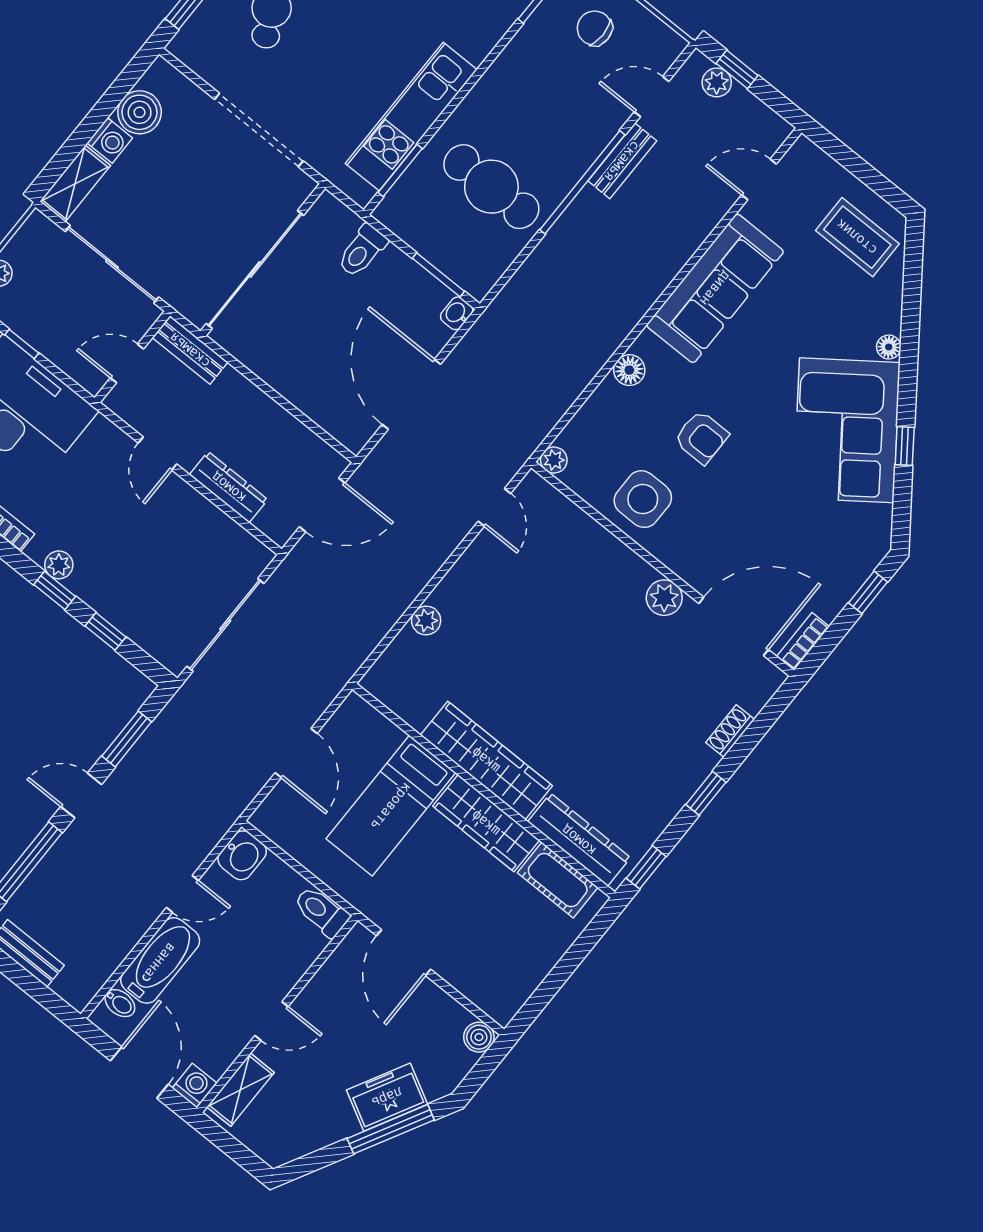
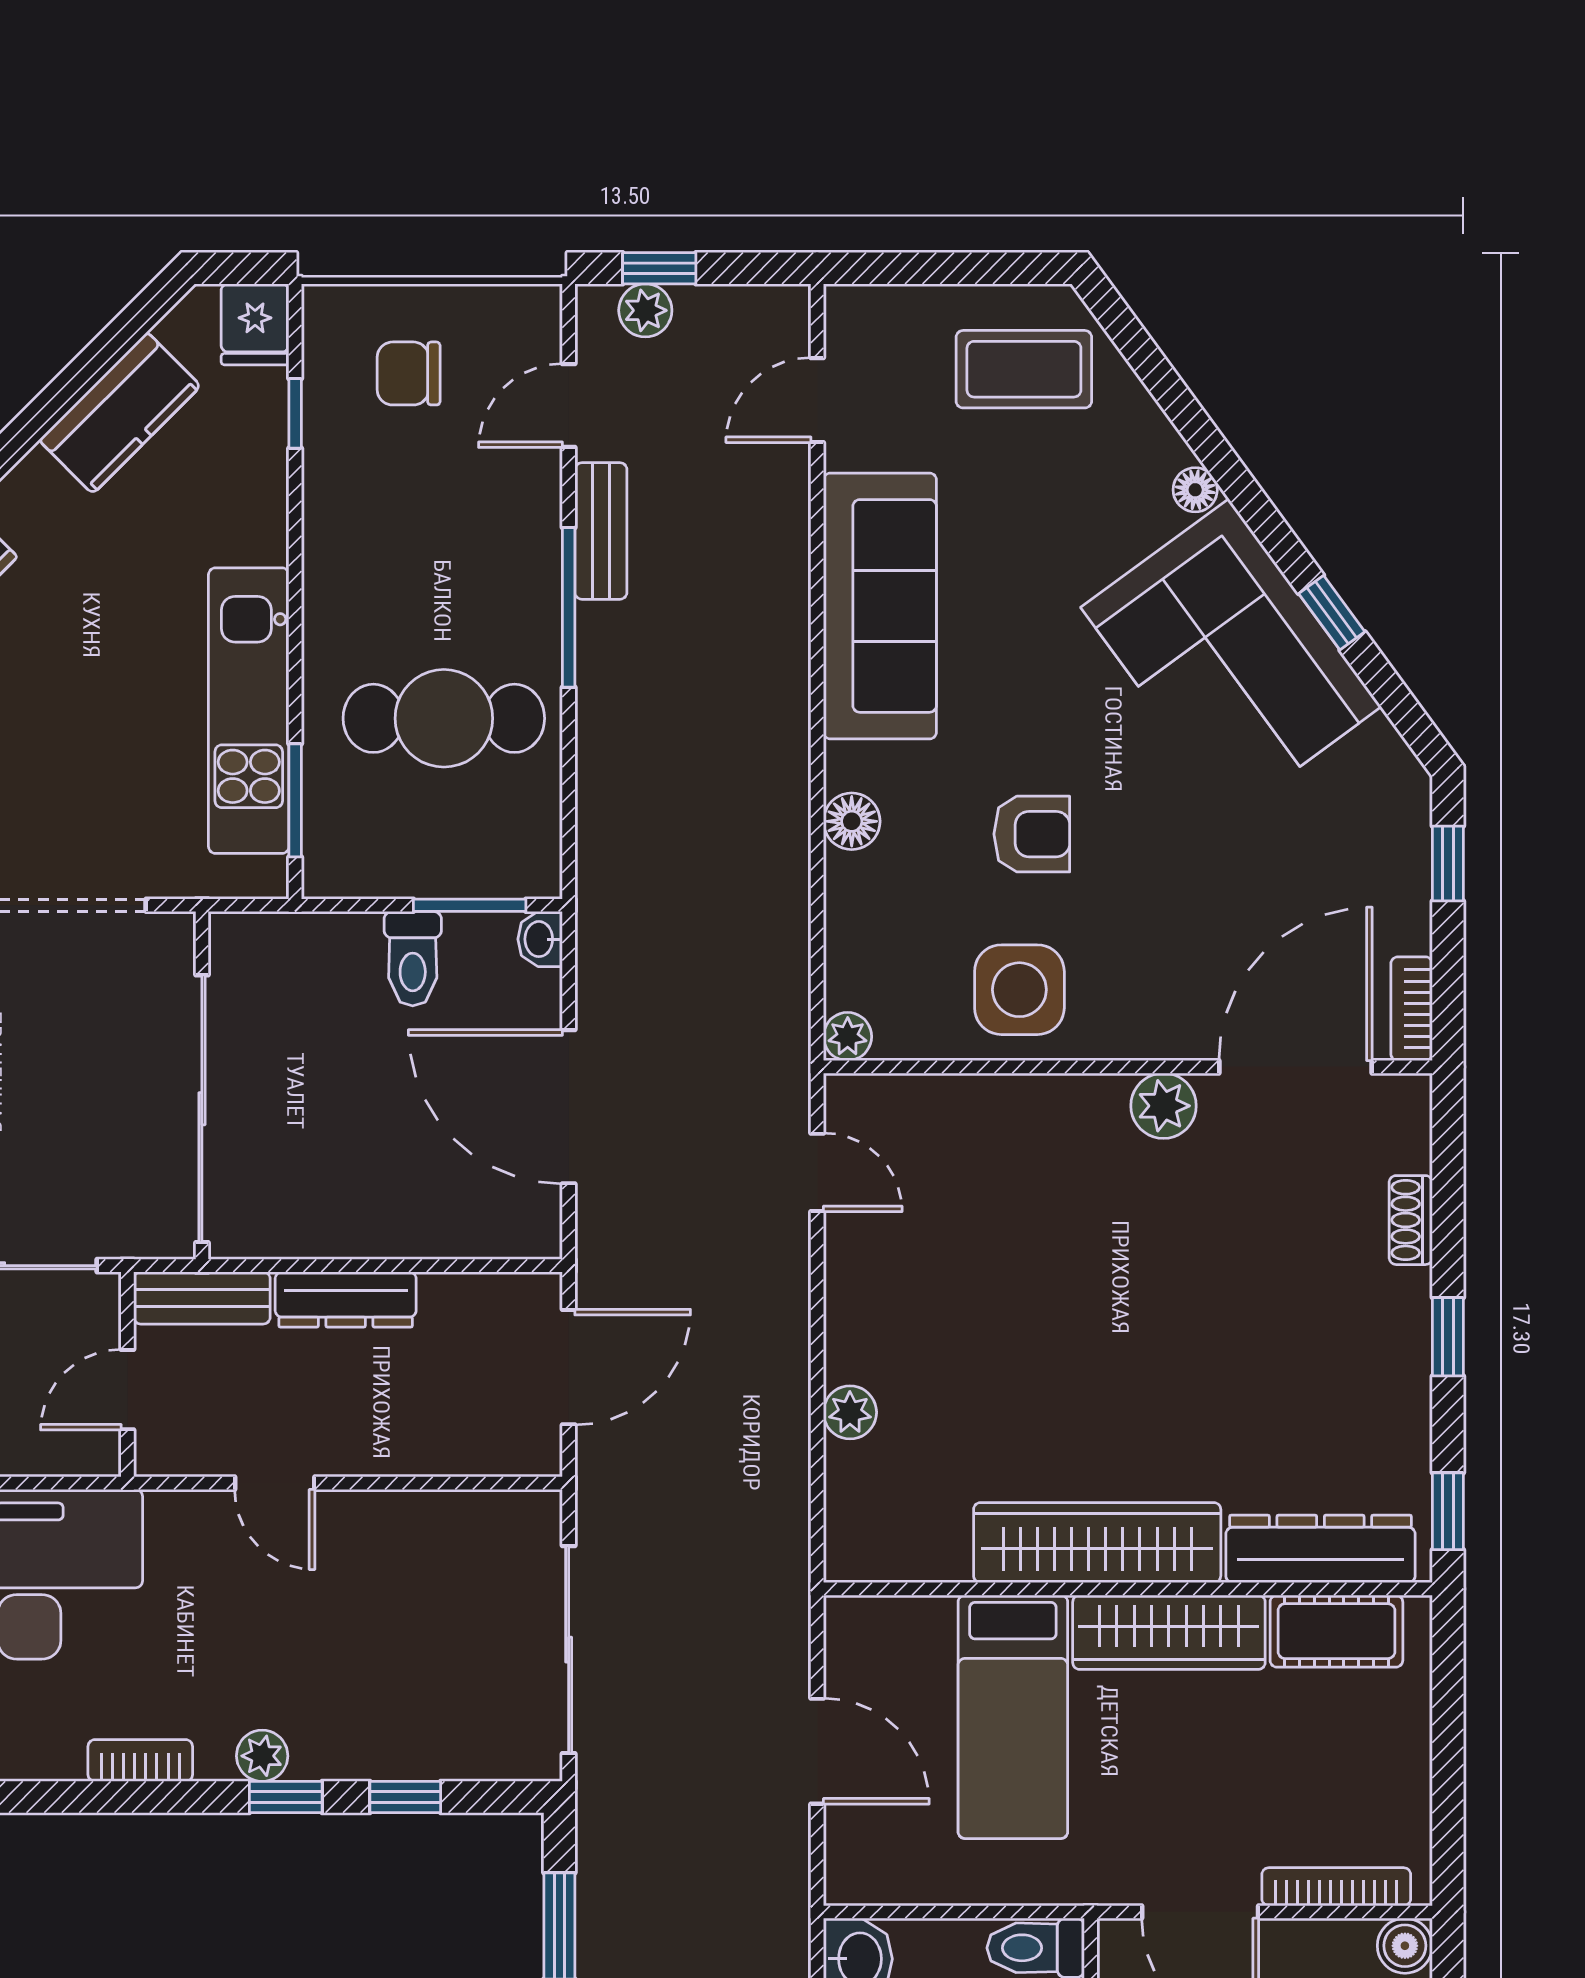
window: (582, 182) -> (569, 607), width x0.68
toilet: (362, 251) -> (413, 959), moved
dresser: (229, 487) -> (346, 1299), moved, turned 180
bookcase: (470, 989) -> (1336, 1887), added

···

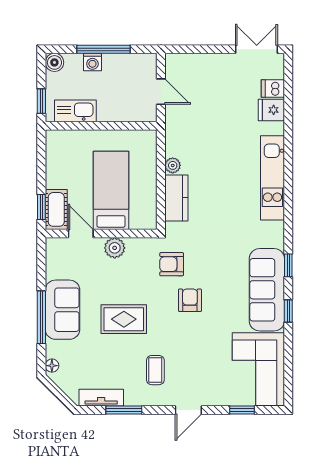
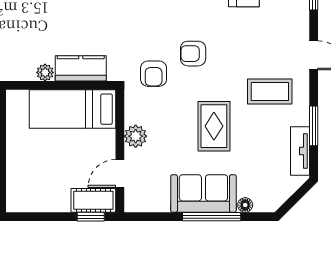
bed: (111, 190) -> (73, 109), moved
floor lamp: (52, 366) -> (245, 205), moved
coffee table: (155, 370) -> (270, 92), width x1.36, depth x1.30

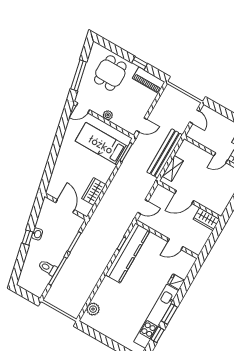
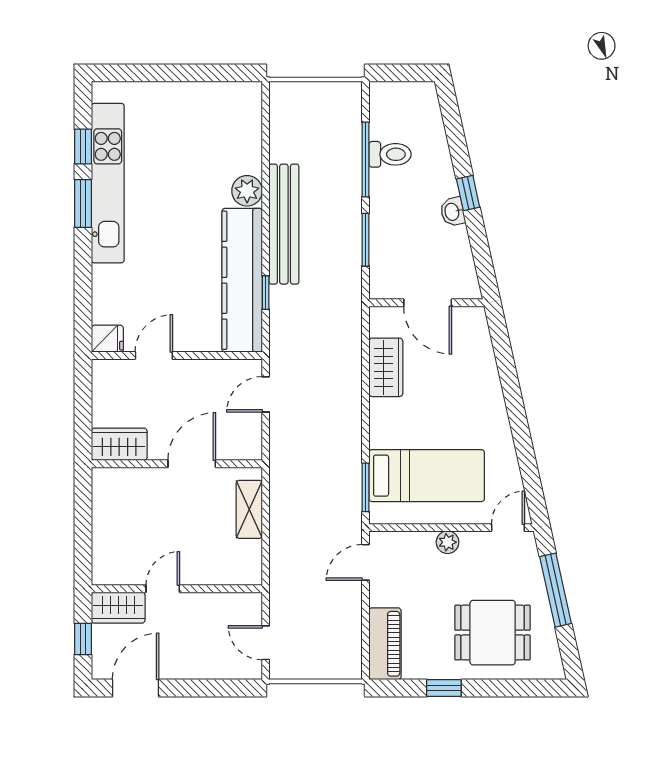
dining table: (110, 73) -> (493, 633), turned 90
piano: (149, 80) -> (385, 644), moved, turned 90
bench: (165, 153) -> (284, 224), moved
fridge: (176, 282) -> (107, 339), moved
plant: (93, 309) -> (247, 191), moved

···

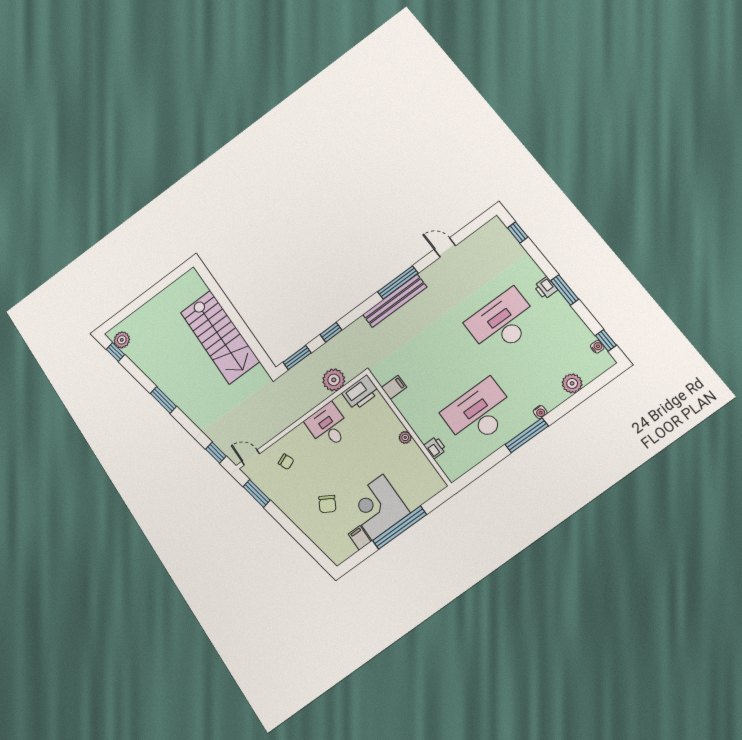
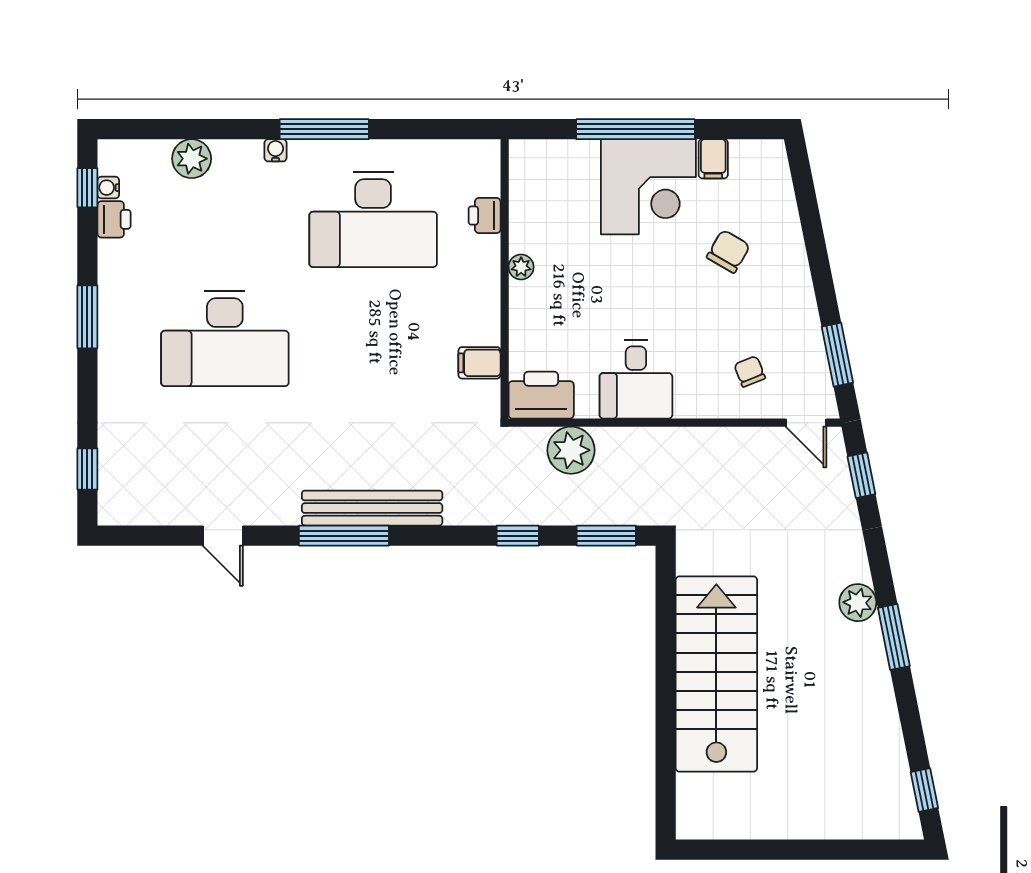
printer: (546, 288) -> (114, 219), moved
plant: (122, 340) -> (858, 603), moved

···

* [What you should do] Pick out every line of the listing containing the word "plant", and show those lines.

* [Task answer]
plant: (93, 309) -> (247, 191), moved
plant: (122, 340) -> (858, 603), moved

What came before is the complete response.